* Data for the task:

= = = =

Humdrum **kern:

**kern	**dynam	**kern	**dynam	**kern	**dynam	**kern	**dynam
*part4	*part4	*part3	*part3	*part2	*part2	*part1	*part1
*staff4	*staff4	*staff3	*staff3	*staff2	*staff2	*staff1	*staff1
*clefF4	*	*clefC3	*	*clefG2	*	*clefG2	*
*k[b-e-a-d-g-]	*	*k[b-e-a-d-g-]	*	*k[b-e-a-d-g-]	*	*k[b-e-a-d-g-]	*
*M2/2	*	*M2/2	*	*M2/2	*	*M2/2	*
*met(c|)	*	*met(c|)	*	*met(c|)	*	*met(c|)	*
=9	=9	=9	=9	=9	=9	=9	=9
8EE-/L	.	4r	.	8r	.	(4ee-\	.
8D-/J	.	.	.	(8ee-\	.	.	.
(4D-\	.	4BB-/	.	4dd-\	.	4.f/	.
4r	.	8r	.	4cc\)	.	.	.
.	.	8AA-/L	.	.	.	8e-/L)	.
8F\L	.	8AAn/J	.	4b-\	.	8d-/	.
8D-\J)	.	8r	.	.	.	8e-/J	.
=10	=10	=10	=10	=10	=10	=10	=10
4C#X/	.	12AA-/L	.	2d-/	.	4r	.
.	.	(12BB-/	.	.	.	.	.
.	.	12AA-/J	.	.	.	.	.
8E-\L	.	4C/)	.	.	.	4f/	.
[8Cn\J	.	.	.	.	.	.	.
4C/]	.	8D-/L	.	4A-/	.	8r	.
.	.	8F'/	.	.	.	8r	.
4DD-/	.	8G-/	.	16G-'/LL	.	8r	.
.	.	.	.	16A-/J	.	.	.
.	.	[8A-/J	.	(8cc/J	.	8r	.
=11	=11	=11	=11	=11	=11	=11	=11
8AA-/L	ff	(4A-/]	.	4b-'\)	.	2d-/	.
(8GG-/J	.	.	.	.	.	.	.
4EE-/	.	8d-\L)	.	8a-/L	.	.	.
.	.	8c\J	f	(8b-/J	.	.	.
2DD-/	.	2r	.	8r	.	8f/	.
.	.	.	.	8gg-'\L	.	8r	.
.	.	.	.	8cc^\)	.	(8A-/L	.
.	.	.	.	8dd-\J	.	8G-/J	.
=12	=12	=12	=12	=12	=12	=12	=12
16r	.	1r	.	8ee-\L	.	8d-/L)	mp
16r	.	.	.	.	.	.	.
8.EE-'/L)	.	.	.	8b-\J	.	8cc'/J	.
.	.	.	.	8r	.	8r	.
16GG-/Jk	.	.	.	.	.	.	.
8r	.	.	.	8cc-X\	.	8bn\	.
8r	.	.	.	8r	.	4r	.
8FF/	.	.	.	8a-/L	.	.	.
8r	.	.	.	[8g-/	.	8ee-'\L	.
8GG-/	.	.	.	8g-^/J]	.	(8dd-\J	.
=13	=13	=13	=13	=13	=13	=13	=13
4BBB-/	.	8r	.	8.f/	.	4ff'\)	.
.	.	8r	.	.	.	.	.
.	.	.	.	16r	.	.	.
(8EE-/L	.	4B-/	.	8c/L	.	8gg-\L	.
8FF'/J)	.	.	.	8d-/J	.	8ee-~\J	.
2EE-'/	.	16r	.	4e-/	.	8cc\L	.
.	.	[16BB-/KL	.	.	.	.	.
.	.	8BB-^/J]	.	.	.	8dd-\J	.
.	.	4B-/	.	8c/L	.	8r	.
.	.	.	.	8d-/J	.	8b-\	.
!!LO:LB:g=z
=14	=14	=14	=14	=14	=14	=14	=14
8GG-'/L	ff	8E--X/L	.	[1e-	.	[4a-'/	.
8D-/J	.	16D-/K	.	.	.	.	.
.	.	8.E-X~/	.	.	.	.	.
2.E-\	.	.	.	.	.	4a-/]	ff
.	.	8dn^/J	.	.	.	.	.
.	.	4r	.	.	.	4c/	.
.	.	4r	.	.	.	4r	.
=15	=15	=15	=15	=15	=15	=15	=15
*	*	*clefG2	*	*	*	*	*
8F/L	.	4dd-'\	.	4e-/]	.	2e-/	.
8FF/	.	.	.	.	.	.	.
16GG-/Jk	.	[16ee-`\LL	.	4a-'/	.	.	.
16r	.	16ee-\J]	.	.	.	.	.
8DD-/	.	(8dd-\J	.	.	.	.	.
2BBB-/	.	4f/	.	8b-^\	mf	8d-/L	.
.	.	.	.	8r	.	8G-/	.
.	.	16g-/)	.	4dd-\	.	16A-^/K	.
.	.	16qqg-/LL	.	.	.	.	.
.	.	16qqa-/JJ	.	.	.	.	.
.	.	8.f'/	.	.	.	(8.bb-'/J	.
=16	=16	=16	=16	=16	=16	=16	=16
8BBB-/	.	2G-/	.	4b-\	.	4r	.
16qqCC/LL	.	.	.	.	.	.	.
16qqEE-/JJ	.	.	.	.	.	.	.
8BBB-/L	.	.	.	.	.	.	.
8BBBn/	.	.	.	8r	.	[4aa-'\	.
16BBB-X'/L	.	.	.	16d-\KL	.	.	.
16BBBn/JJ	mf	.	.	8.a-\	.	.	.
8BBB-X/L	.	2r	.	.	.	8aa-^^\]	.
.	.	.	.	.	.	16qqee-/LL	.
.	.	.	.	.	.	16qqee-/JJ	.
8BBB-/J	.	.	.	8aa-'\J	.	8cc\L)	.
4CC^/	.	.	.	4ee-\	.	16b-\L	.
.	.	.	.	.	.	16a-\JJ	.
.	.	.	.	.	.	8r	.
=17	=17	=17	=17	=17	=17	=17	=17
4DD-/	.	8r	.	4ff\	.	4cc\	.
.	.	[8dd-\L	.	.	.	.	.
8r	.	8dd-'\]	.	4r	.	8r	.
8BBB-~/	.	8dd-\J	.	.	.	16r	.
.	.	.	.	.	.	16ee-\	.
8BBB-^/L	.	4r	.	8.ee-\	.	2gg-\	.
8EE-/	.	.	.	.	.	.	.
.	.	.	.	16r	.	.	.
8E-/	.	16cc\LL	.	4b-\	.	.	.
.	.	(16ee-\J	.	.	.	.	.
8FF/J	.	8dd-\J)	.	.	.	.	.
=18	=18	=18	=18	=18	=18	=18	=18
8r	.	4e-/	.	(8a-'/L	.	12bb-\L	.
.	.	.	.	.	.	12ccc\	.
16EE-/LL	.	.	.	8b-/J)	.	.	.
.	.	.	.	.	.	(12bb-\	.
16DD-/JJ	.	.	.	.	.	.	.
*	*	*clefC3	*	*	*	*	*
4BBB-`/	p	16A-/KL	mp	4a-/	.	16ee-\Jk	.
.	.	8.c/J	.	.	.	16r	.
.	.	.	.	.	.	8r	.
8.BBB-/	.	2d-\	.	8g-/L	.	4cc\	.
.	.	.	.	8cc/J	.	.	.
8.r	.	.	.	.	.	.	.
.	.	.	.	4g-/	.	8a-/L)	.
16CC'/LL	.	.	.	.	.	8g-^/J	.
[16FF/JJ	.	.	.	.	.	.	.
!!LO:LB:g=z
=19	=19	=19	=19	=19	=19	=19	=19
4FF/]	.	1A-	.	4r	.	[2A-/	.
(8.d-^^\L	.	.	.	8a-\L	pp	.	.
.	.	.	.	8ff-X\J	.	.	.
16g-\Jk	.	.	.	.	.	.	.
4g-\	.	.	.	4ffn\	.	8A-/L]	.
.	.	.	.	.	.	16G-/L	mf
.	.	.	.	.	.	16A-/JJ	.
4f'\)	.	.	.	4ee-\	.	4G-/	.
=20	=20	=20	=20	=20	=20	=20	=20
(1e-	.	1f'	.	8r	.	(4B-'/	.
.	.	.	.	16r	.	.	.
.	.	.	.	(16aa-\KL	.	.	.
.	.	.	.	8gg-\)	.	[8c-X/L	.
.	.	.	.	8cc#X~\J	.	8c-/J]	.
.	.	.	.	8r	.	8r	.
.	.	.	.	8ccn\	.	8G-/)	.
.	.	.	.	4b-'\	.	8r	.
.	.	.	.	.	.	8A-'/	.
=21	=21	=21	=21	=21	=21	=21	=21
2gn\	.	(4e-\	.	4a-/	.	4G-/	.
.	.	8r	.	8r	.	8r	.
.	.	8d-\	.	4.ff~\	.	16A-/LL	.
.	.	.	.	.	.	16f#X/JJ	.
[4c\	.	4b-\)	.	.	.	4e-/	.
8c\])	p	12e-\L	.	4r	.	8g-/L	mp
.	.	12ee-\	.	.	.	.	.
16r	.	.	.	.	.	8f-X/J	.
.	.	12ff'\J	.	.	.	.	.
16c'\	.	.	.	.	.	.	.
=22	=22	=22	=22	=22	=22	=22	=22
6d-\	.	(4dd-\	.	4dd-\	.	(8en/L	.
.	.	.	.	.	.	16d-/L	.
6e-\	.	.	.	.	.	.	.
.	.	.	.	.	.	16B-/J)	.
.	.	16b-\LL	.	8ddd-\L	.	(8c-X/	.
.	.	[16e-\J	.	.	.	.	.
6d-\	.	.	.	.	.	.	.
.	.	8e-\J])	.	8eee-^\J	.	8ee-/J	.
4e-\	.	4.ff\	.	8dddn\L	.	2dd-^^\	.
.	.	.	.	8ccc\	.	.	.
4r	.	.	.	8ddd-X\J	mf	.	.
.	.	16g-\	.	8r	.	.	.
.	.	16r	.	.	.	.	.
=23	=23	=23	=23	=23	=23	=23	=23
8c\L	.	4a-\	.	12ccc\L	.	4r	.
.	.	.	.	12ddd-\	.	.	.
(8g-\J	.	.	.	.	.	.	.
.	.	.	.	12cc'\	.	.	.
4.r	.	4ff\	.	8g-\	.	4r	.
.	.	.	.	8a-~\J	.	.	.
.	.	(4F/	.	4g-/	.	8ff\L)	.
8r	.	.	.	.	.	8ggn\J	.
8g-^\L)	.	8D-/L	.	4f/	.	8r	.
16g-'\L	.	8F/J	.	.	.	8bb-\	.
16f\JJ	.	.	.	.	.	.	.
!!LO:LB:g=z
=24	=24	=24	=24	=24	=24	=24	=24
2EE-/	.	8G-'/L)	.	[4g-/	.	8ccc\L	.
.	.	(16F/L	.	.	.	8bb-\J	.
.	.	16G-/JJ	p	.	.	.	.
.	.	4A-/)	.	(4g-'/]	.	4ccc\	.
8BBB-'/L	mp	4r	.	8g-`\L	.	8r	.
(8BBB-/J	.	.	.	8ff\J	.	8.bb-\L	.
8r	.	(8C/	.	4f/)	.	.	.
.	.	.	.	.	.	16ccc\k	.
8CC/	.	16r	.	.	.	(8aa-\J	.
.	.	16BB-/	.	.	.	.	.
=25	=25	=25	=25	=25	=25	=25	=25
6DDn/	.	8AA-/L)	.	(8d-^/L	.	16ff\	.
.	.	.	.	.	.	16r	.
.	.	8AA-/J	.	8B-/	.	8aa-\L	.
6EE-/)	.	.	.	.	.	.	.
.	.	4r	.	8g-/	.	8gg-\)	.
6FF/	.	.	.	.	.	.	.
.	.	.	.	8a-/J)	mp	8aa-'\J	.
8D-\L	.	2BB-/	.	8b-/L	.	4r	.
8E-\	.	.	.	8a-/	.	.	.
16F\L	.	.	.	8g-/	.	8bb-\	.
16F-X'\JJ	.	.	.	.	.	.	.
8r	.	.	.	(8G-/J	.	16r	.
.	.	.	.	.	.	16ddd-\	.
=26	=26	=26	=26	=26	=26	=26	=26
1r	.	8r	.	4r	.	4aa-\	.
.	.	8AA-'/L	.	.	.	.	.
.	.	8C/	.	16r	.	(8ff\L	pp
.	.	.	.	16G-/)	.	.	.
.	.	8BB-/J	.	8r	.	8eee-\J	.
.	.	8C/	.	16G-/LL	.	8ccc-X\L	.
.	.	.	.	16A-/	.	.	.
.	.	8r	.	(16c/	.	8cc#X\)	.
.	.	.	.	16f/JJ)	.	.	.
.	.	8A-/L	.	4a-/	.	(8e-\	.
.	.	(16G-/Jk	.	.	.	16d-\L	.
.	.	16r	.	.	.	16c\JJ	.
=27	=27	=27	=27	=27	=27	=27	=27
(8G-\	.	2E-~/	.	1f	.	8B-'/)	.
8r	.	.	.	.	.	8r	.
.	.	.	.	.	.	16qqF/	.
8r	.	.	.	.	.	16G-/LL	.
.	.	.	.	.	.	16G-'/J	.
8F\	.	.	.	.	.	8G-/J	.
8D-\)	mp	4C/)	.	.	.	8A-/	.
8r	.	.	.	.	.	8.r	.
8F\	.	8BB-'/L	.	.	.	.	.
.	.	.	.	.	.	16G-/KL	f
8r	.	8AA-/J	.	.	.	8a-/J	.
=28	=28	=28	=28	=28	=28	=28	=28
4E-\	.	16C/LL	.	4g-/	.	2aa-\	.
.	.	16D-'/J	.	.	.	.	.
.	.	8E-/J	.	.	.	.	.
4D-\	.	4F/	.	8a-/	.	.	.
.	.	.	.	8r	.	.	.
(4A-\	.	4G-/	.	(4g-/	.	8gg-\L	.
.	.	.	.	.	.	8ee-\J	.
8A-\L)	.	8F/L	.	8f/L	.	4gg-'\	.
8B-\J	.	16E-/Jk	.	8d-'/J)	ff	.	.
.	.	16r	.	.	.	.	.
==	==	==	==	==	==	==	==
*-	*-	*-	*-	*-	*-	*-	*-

= = = =

* What is asked:
Select every line of the data that contains the string "kern" and copy those lines.

* Result of the task:
Humdrum **kern:
**kern	**dynam	**kern	**dynam	**kern	**dynam	**kern	**dynam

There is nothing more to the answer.